**What is required**: The stretch wanted below opens at the line containing "The camera went 25" and closes at the line containing "The camera went 120". Please return it exactly, with no other lines.

**Data items**:
»»

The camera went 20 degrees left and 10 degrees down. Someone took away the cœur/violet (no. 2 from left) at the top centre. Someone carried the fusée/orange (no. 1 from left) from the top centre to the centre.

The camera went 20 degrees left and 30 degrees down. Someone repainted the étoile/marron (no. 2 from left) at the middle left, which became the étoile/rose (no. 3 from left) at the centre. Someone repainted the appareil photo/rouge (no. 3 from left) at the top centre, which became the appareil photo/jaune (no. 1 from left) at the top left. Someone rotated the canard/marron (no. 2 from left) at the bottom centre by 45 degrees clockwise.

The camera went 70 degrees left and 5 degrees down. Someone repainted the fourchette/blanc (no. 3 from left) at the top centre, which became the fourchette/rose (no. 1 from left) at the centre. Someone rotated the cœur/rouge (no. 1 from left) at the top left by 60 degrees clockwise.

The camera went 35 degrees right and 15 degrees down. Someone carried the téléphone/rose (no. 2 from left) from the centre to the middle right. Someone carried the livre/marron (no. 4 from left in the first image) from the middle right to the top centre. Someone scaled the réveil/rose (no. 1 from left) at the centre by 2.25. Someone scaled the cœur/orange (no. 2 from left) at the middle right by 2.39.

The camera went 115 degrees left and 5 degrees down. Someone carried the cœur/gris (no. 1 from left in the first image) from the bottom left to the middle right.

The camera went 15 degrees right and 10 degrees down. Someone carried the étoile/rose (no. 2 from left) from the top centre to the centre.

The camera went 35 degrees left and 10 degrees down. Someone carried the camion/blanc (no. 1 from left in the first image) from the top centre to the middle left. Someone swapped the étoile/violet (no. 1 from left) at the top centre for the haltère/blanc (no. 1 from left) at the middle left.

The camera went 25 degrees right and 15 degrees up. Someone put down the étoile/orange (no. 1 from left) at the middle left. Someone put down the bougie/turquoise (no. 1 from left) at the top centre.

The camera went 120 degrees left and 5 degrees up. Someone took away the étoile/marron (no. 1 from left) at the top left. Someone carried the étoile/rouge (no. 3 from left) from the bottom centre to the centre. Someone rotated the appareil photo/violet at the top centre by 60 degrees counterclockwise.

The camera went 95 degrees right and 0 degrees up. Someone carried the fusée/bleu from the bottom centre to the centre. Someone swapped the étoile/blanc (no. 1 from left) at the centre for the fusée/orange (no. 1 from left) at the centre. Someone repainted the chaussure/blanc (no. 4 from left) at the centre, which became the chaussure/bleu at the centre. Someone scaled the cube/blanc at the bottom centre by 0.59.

««

**Result below**:
The camera went 25 degrees right and 15 degrees up. Someone put down the étoile/orange (no. 1 from left) at the middle left. Someone put down the bougie/turquoise (no. 1 from left) at the top centre.

The camera went 120 degrees left and 5 degrees up. Someone took away the étoile/marron (no. 1 from left) at the top left. Someone carried the étoile/rouge (no. 3 from left) from the bottom centre to the centre. Someone rotated the appareil photo/violet at the top centre by 60 degrees counterclockwise.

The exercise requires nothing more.